* Task statement
Transcribe all of the data verbatim, please, and leave out its pictures.

* Listed entries
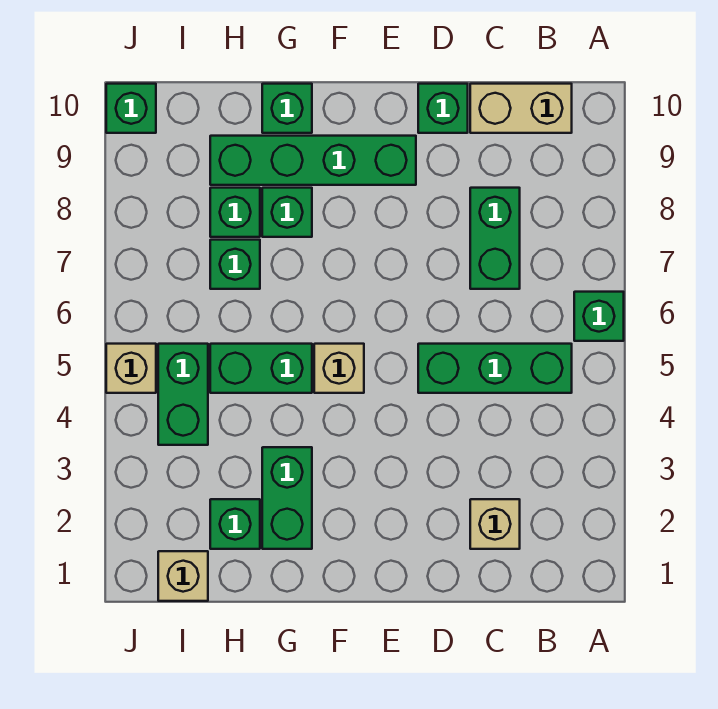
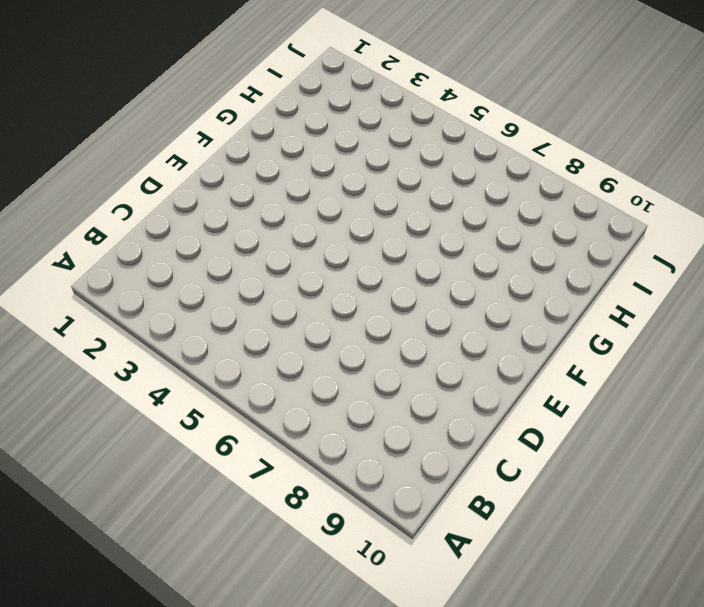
none -> green brick A6 level 1
none -> green brick B5:D5 level 1
none -> tan brick B10:C10 level 1

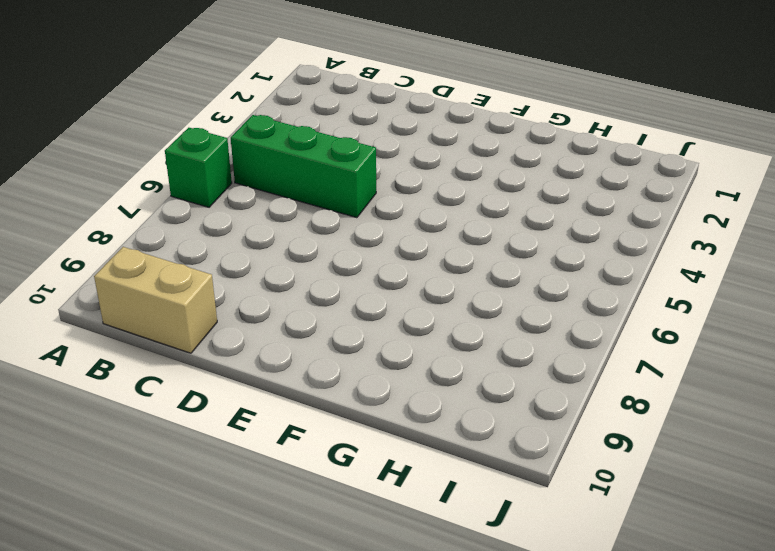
none -> tan brick C2 level 1
none -> green brick C7:C8 level 1
none -> green brick D10 level 1

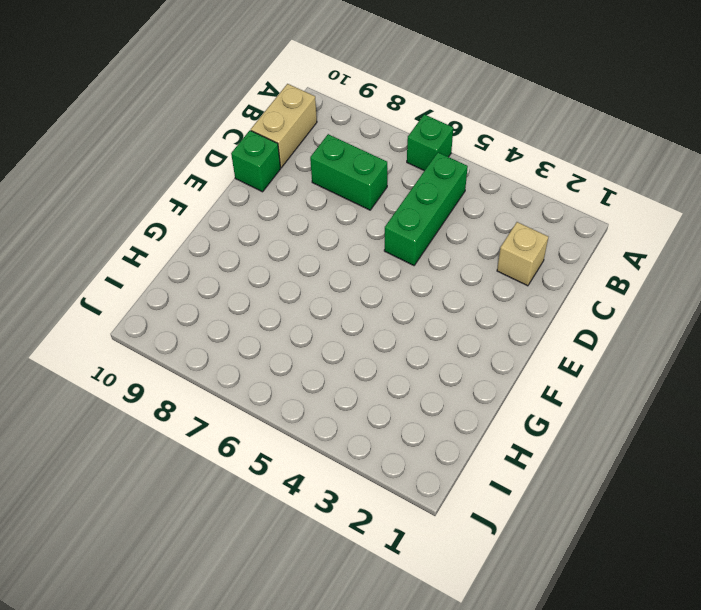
none -> green brick E9:H9 level 1
none -> tan brick F5 level 1
none -> green brick G2:G3 level 1

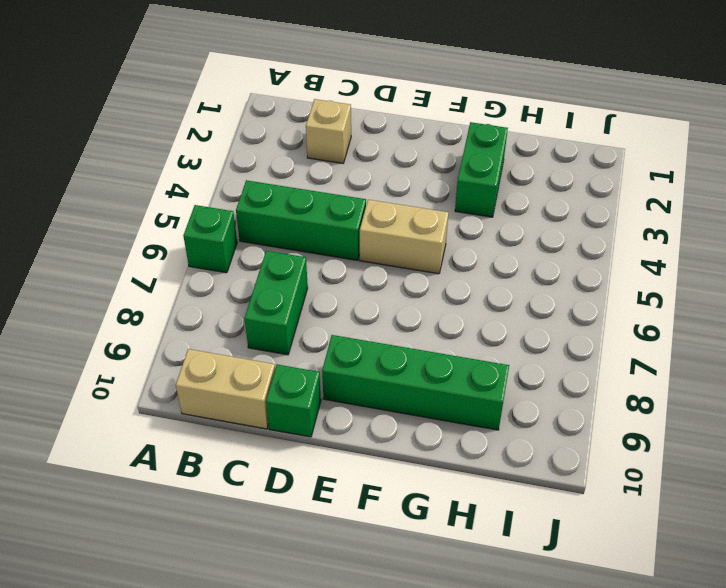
tan brick E5:F5 level 1 -> tan brick F5 level 1
none -> green brick G5:H5 level 1
none -> green brick G8 level 1
none -> green brick G10 level 1

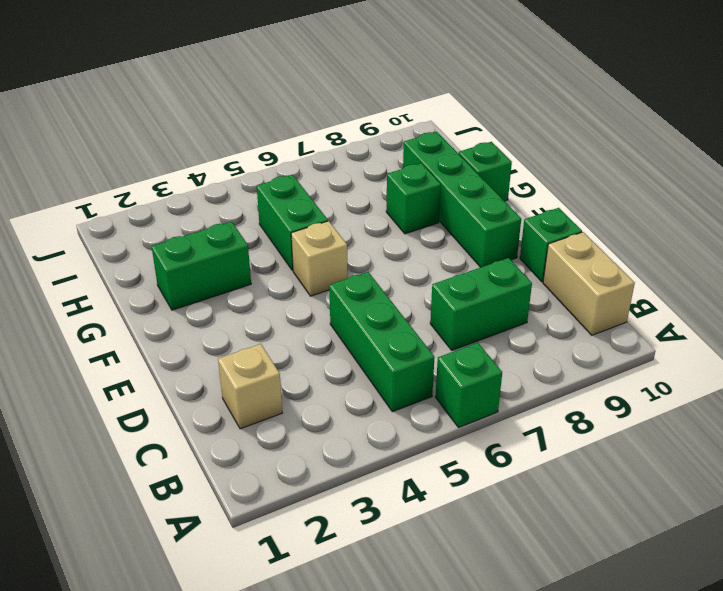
none -> green brick H2 level 1
none -> green brick H7 level 1
none -> green brick H8 level 1

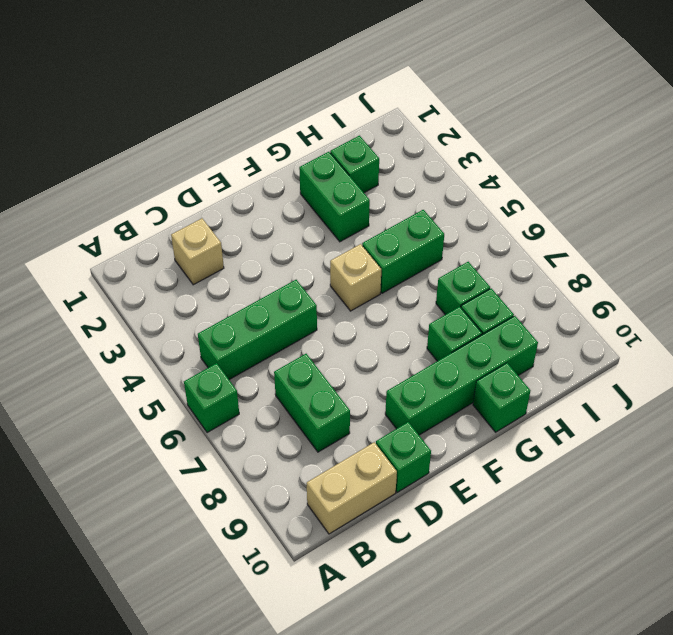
none -> tan brick I1 level 1
none -> green brick I4:I5 level 1
none -> tan brick J5 level 1

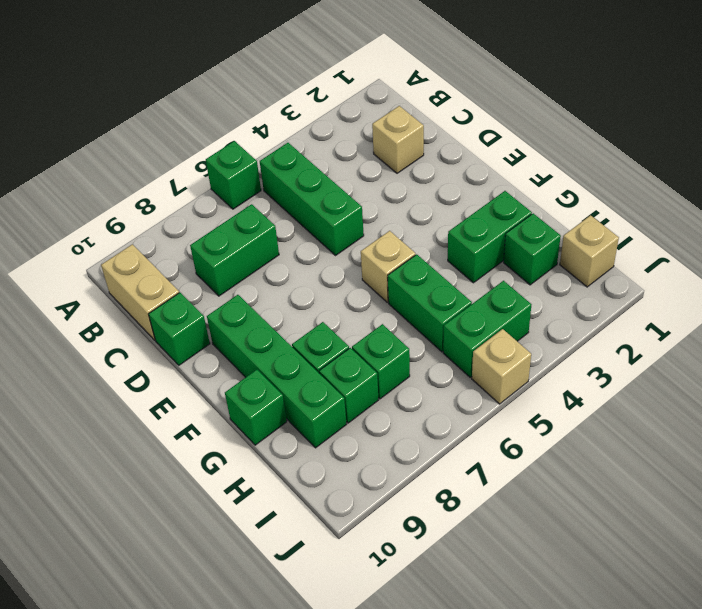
none -> green brick J10 level 1

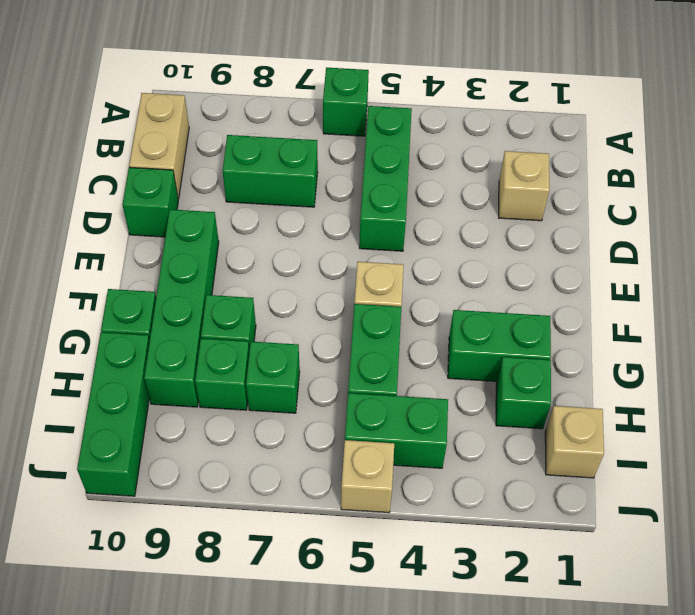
green brick H10:J10 level 1 -> green brick J10 level 1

* Result of the task
none -> green brick A6 level 1
none -> green brick B5:D5 level 1
none -> tan brick B10:C10 level 1

none -> tan brick C2 level 1
none -> green brick C7:C8 level 1
none -> green brick D10 level 1

none -> green brick E9:H9 level 1
none -> tan brick F5 level 1
none -> green brick G2:G3 level 1

tan brick E5:F5 level 1 -> tan brick F5 level 1
none -> green brick G5:H5 level 1
none -> green brick G8 level 1
none -> green brick G10 level 1

none -> green brick H2 level 1
none -> green brick H7 level 1
none -> green brick H8 level 1

none -> tan brick I1 level 1
none -> green brick I4:I5 level 1
none -> tan brick J5 level 1

none -> green brick J10 level 1

green brick H10:J10 level 1 -> green brick J10 level 1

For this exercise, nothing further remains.